■ **Task goal**
Show all lines containing "apple" from the data below.

Input for this task below:

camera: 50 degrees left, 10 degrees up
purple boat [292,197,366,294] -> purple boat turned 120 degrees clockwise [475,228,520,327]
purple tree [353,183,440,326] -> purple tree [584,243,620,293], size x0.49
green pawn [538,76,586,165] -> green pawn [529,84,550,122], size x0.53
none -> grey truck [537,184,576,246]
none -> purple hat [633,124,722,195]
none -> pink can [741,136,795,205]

End of Input for this task.
Input for this task below:

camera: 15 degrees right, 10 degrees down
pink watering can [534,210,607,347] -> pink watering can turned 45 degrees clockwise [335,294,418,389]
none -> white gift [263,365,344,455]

End of Input for this task.
Input for this task below:

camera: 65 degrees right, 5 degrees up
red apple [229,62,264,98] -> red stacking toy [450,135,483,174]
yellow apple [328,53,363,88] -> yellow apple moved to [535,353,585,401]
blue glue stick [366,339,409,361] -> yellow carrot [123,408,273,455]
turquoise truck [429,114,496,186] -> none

End of Input for this task.

■ **Task answer**
red apple [229,62,264,98] -> red stacking toy [450,135,483,174]
yellow apple [328,53,363,88] -> yellow apple moved to [535,353,585,401]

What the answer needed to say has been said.